What you should do ->
I'd like every line in the following listing that holds "gone" copied.

Extracted data ->

************

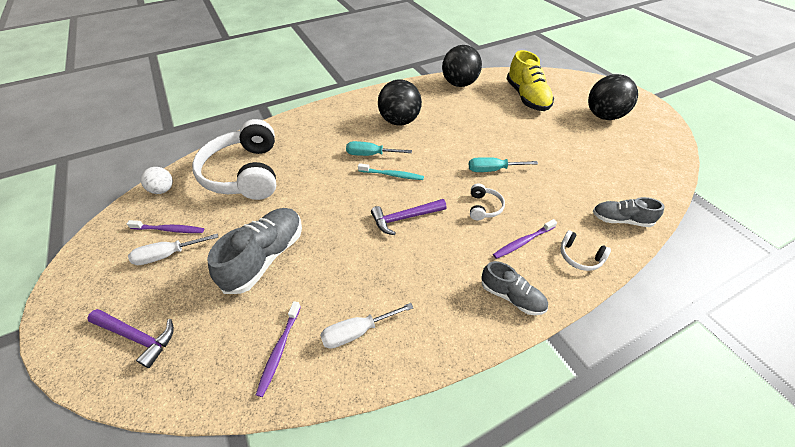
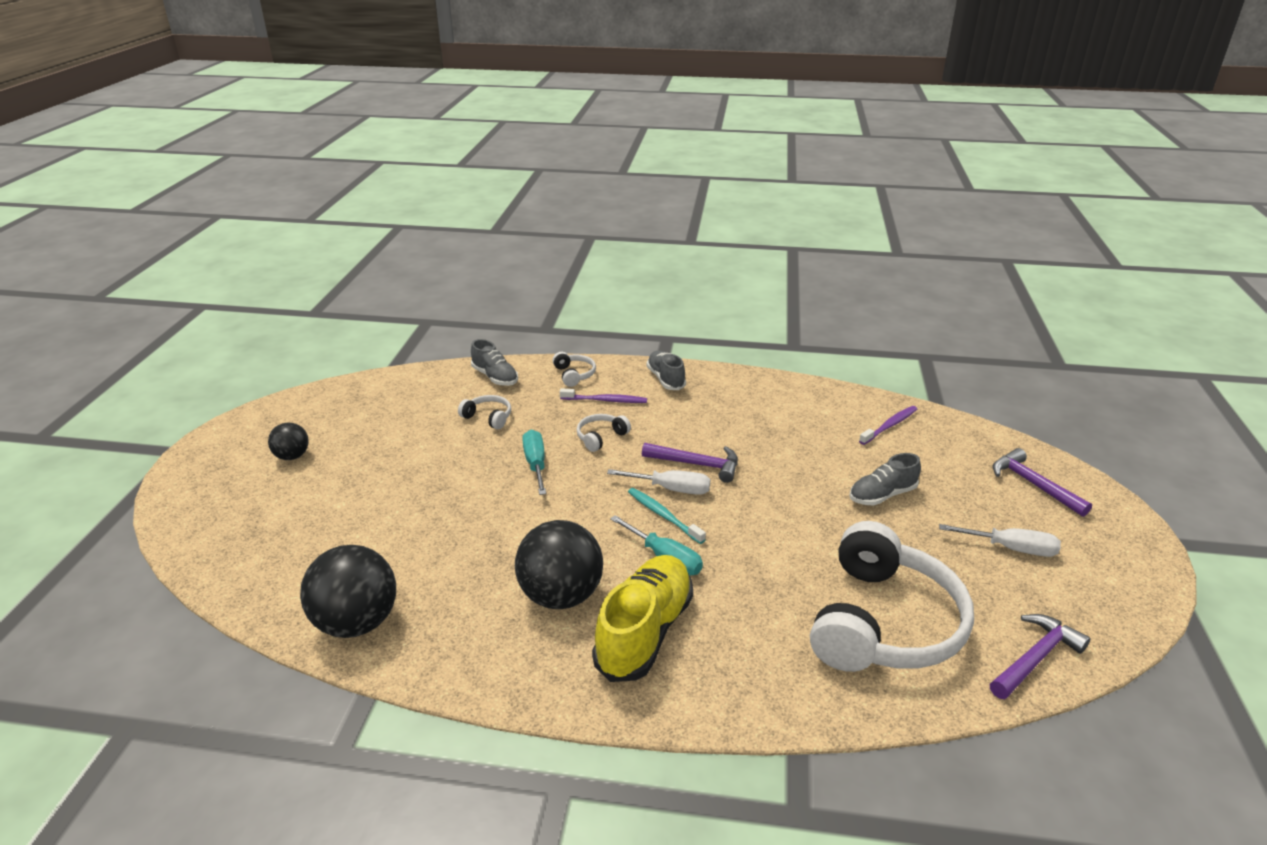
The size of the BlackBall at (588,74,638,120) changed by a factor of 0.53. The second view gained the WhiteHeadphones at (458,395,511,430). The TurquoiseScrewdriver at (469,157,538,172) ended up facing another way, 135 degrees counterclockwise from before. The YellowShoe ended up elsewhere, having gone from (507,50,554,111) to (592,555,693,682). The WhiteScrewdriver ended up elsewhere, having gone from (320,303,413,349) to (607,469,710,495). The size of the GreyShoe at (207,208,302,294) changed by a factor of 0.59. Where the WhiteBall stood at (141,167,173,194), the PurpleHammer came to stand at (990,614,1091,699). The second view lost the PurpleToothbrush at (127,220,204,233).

************

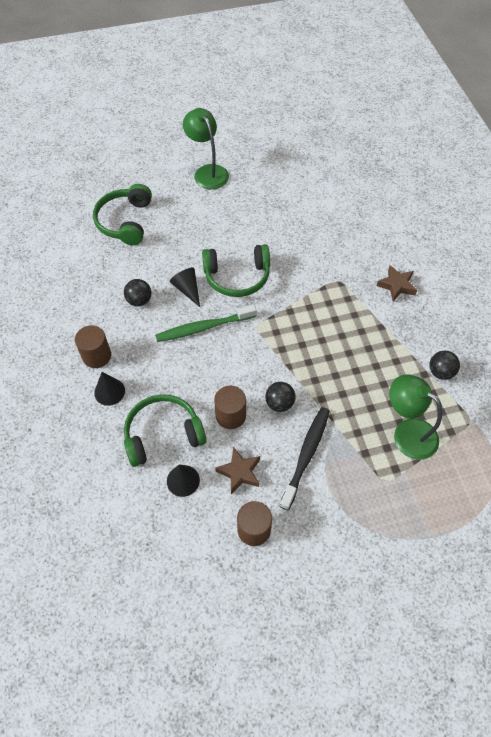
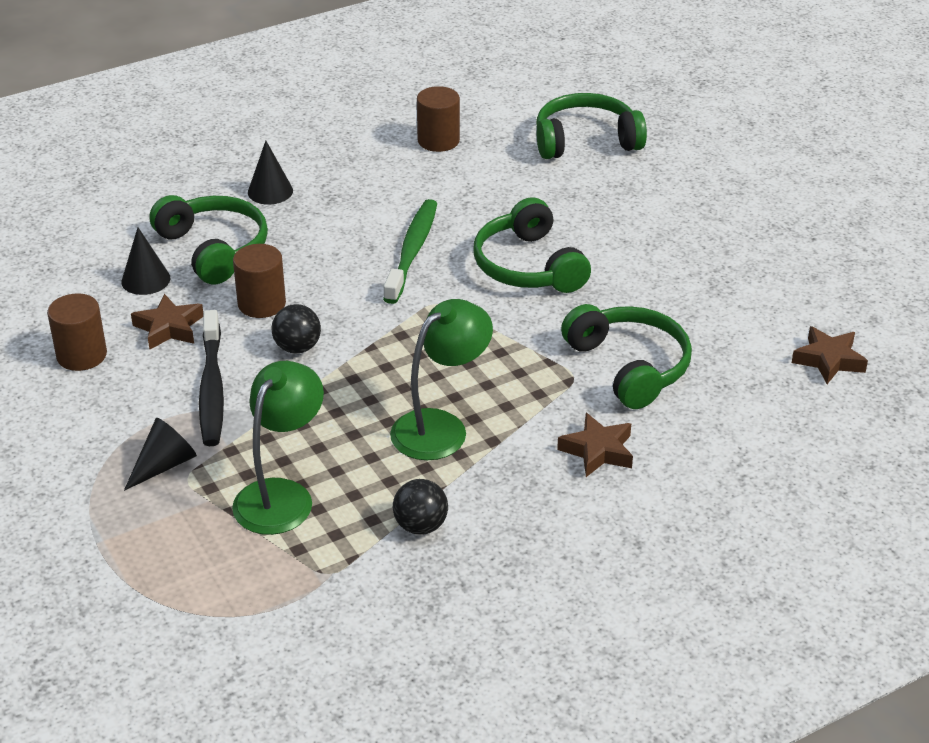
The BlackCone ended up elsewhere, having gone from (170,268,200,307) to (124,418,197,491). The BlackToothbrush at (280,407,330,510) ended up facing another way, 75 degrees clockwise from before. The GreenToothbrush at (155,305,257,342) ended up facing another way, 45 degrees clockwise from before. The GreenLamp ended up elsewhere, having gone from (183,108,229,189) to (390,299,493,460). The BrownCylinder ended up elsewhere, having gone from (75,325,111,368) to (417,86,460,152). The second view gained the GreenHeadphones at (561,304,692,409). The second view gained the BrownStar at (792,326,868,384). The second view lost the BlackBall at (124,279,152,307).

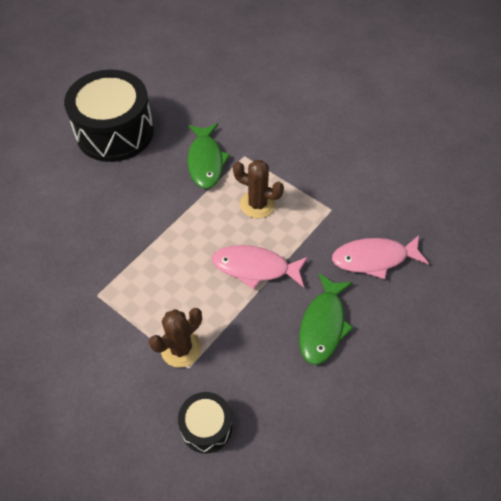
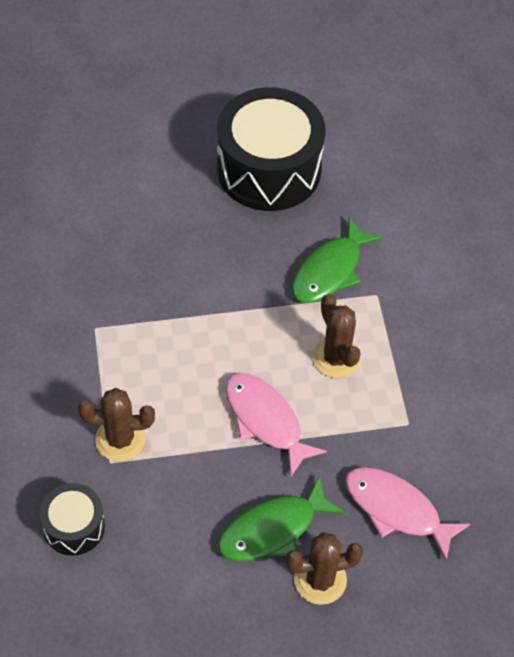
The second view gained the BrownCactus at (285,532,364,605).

************

Solution to this exercise ->
The size of the BlackBall at (588,74,638,120) changed by a factor of 0.53. The second view gained the WhiteHeadphones at (458,395,511,430). The TurquoiseScrewdriver at (469,157,538,172) ended up facing another way, 135 degrees counterclockwise from before. The YellowShoe ended up elsewhere, having gone from (507,50,554,111) to (592,555,693,682). The WhiteScrewdriver ended up elsewhere, having gone from (320,303,413,349) to (607,469,710,495). The size of the GreyShoe at (207,208,302,294) changed by a factor of 0.59. Where the WhiteBall stood at (141,167,173,194), the PurpleHammer came to stand at (990,614,1091,699). The second view lost the PurpleToothbrush at (127,220,204,233).
The BlackCone ended up elsewhere, having gone from (170,268,200,307) to (124,418,197,491). The BlackToothbrush at (280,407,330,510) ended up facing another way, 75 degrees clockwise from before. The GreenToothbrush at (155,305,257,342) ended up facing another way, 45 degrees clockwise from before. The GreenLamp ended up elsewhere, having gone from (183,108,229,189) to (390,299,493,460). The BrownCylinder ended up elsewhere, having gone from (75,325,111,368) to (417,86,460,152). The second view gained the GreenHeadphones at (561,304,692,409). The second view gained the BrownStar at (792,326,868,384). The second view lost the BlackBall at (124,279,152,307).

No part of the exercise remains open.